▶ [Problem to work on]:
Go to the line containing "red triangle: (14, 47) -> (40, 29), moved" in the records below and print it and every following line exactly, on through the line containing "gray star: (83, 38) -> (67, 44), moved", then stop.

▶ [Supplied records]:
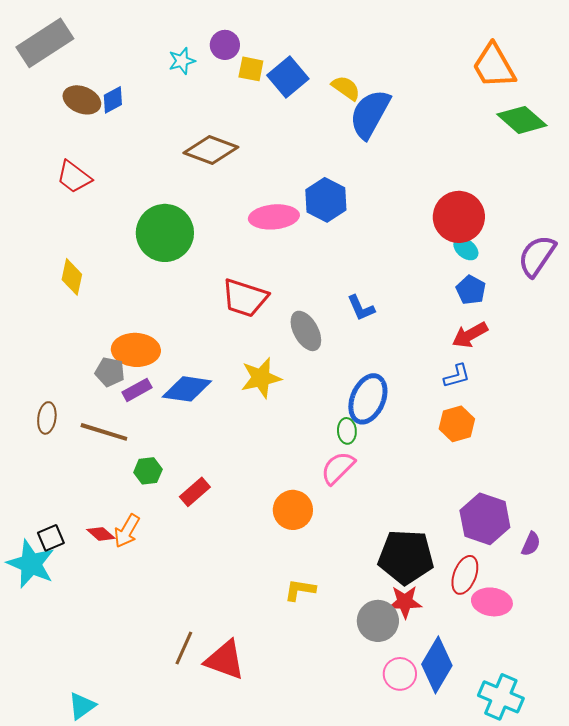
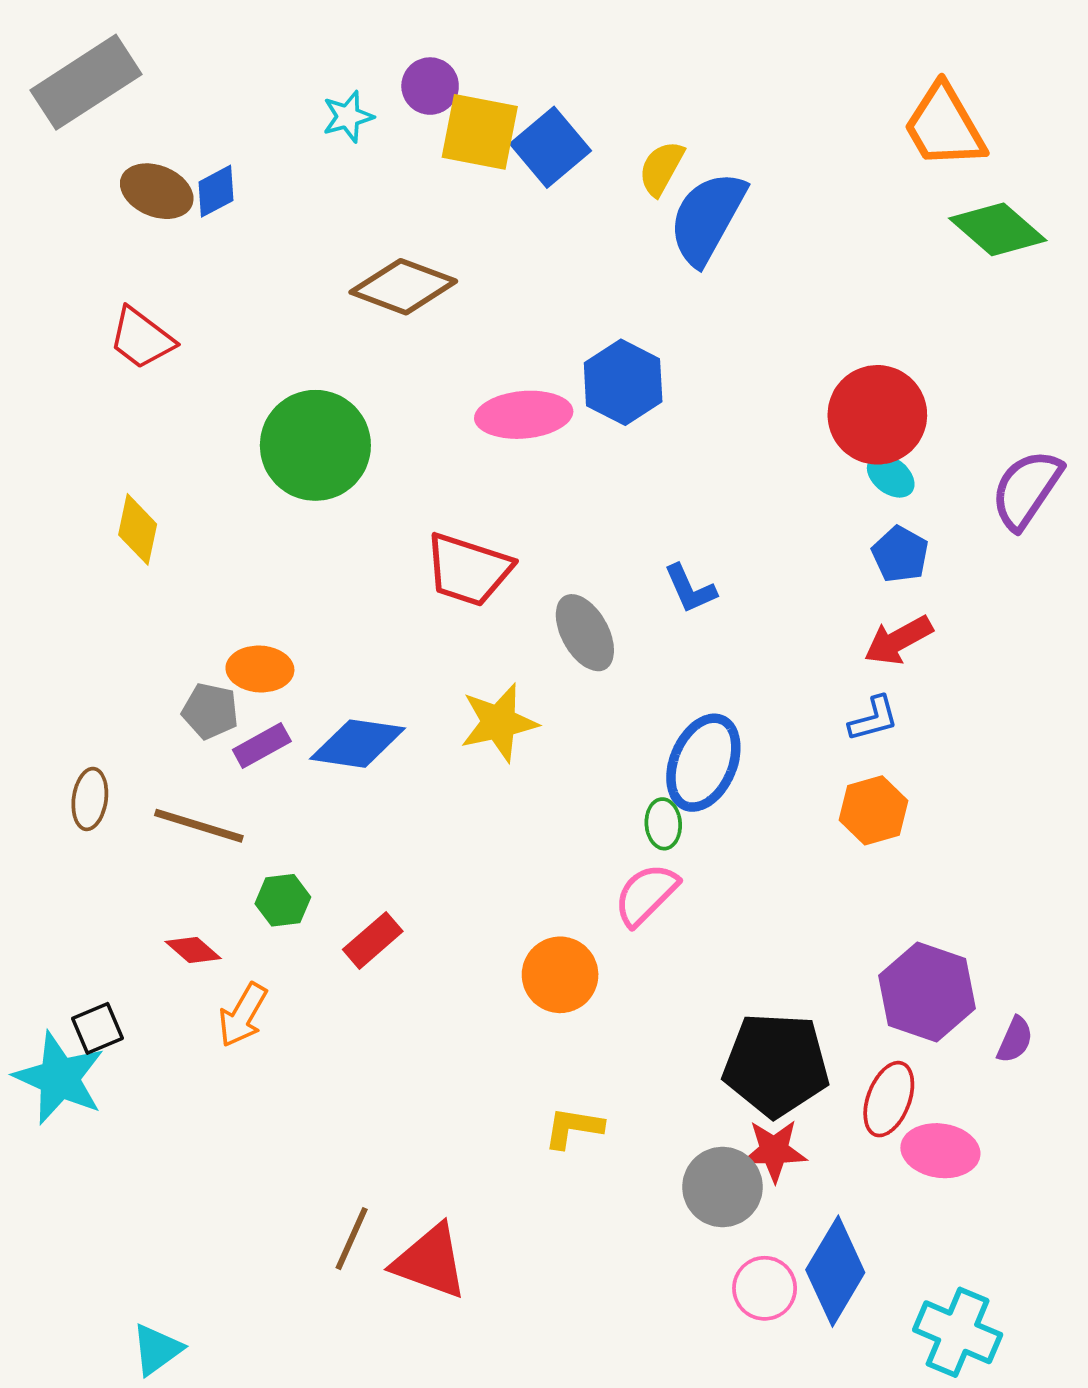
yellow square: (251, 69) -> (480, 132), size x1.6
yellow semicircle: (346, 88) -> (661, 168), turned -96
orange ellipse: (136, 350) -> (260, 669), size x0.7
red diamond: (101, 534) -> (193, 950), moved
* * *
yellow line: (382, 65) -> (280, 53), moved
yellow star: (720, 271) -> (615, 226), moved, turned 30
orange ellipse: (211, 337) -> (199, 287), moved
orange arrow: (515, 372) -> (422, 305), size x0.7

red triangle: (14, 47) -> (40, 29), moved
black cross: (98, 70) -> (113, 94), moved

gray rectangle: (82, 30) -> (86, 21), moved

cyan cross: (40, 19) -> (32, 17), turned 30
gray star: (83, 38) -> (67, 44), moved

▶ [Answer to this problem]:
red triangle: (14, 47) -> (40, 29), moved
black cross: (98, 70) -> (113, 94), moved

gray rectangle: (82, 30) -> (86, 21), moved

cyan cross: (40, 19) -> (32, 17), turned 30
gray star: (83, 38) -> (67, 44), moved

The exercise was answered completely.